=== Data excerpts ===
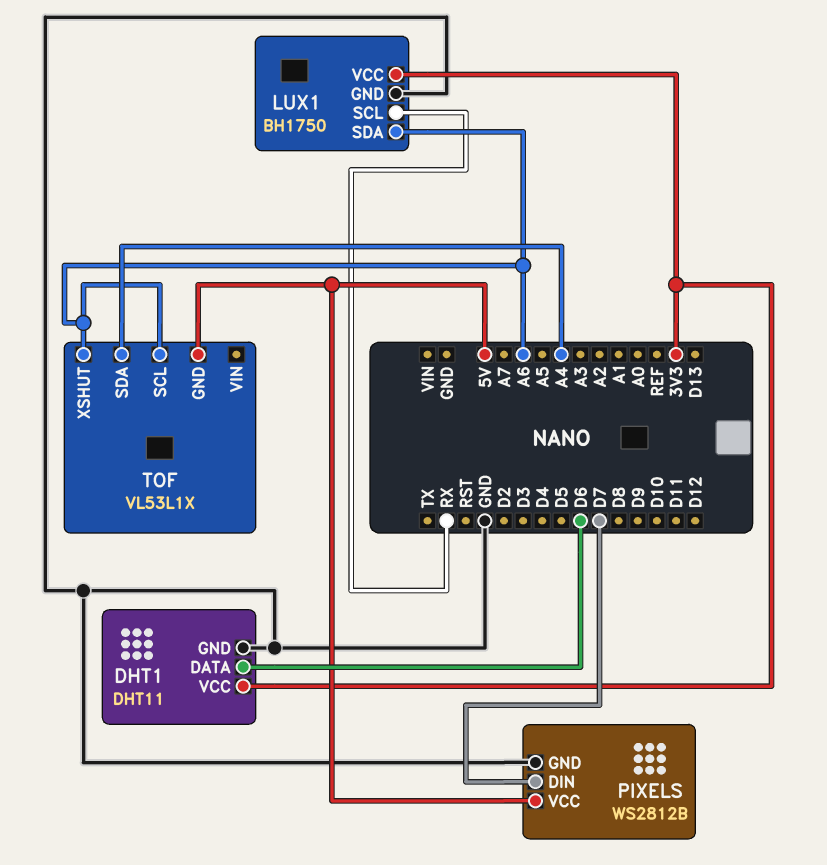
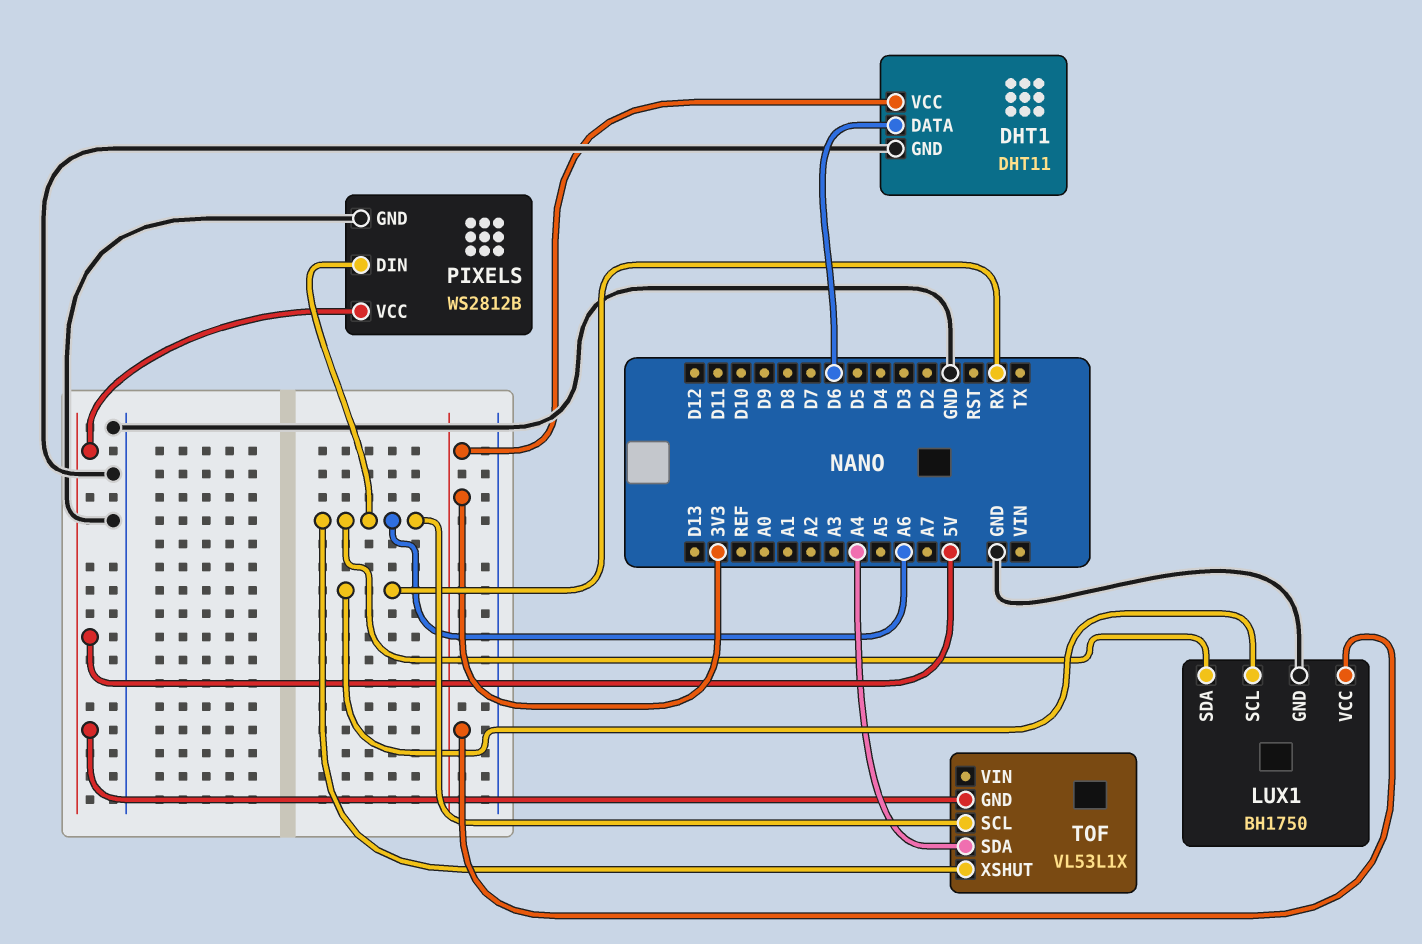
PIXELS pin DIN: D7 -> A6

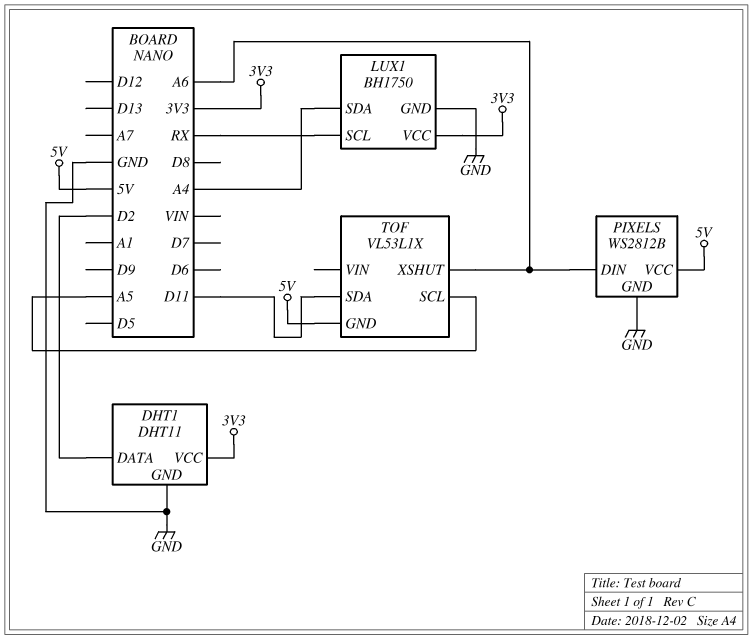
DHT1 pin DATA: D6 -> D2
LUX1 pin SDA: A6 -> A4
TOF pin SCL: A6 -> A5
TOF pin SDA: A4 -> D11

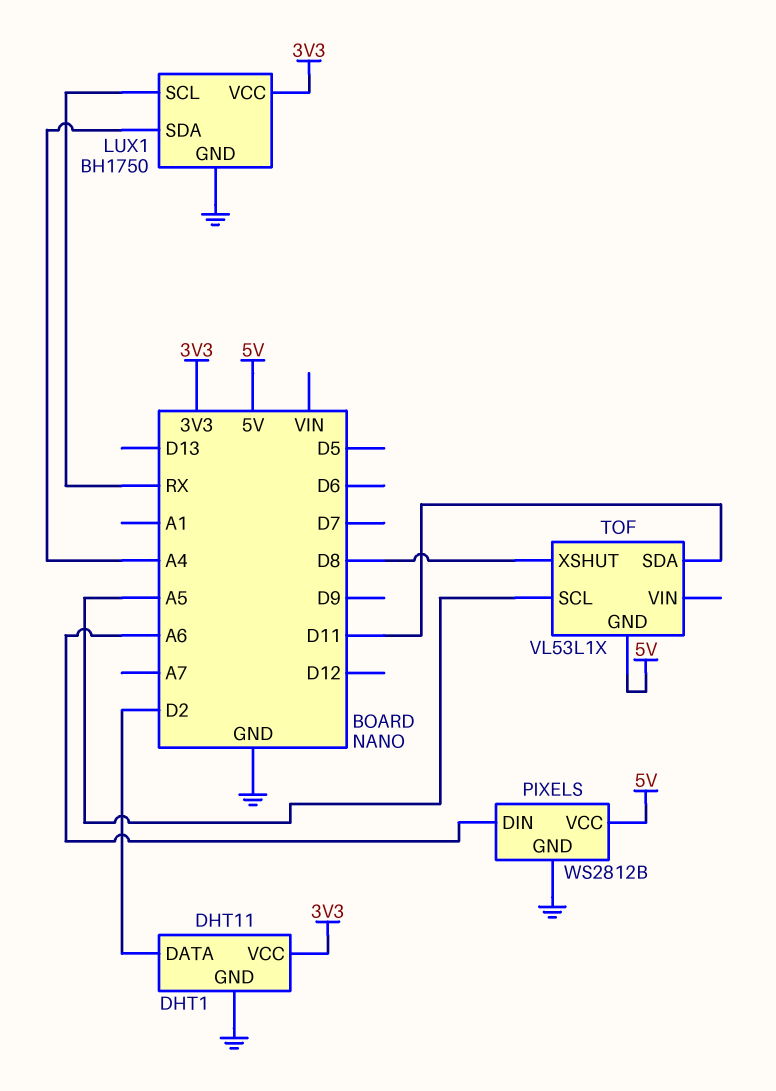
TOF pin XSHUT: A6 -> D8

...

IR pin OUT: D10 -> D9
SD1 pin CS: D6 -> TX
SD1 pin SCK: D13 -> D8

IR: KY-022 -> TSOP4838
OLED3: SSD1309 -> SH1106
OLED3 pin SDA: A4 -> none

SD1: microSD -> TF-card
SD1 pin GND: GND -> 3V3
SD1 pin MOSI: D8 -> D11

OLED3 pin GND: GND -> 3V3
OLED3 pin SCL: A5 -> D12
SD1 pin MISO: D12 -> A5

=== Brief ===
Restate word for word the entries above, starting at the line with "SD1 pin CS: D6 -> TX" and ending at the line with "SD1 pin MISO: D12 -> A5", inclusive, and no others.

=== Solution ===
SD1 pin CS: D6 -> TX
SD1 pin SCK: D13 -> D8

IR: KY-022 -> TSOP4838
OLED3: SSD1309 -> SH1106
OLED3 pin SDA: A4 -> none

SD1: microSD -> TF-card
SD1 pin GND: GND -> 3V3
SD1 pin MOSI: D8 -> D11

OLED3 pin GND: GND -> 3V3
OLED3 pin SCL: A5 -> D12
SD1 pin MISO: D12 -> A5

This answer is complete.